(Exercise inputs)
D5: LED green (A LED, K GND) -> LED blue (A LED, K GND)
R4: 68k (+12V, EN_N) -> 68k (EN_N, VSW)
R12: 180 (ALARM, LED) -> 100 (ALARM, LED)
---
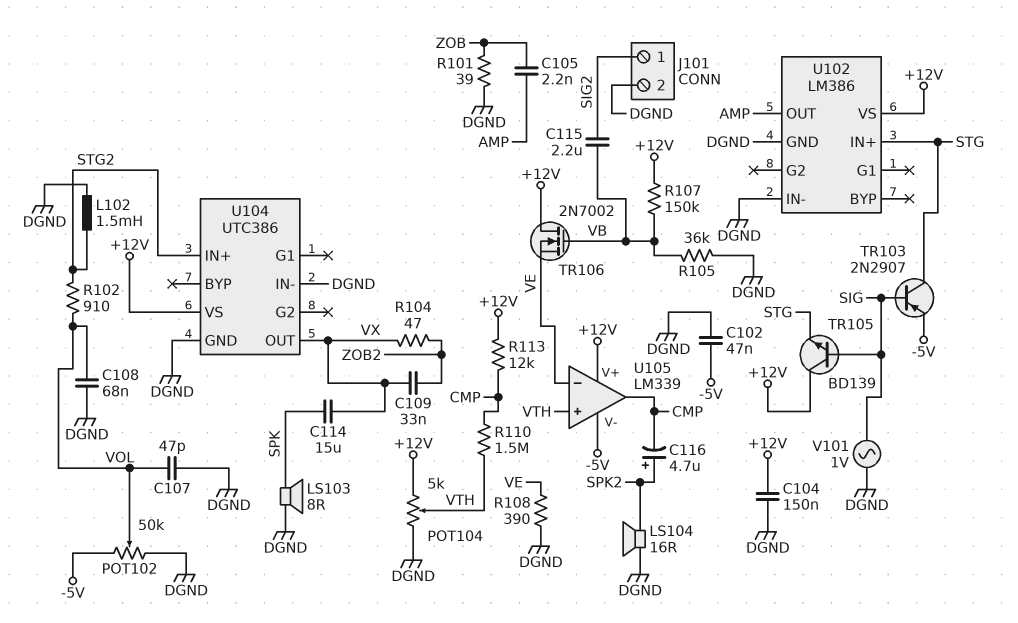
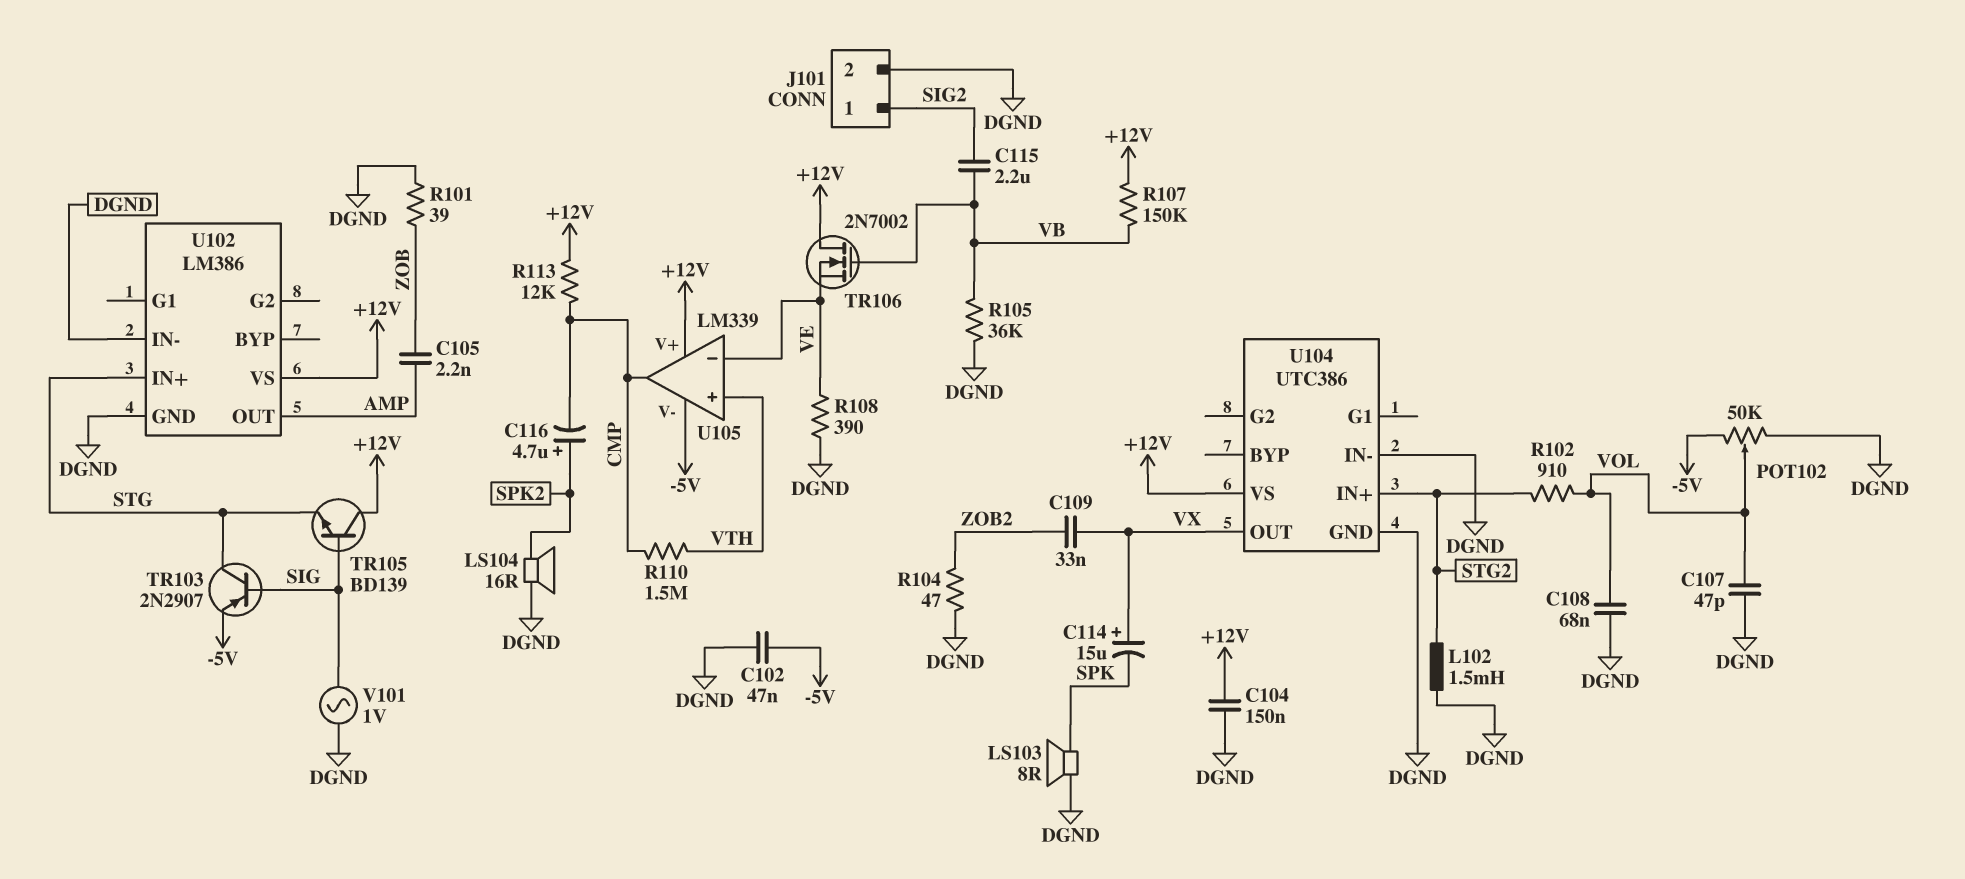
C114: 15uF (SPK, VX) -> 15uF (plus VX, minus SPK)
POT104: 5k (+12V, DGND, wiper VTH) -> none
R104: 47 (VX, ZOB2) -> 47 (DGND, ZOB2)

(What is being asked) Your answer must be the lines above from the one containing "D5: LED green" to the one containing "R12: 180 (ALARM, LED) -> 100 (ALARM, LED)", both included, restated word for word.

(Solution to the exercise)
D5: LED green (A LED, K GND) -> LED blue (A LED, K GND)
R4: 68k (+12V, EN_N) -> 68k (EN_N, VSW)
R12: 180 (ALARM, LED) -> 100 (ALARM, LED)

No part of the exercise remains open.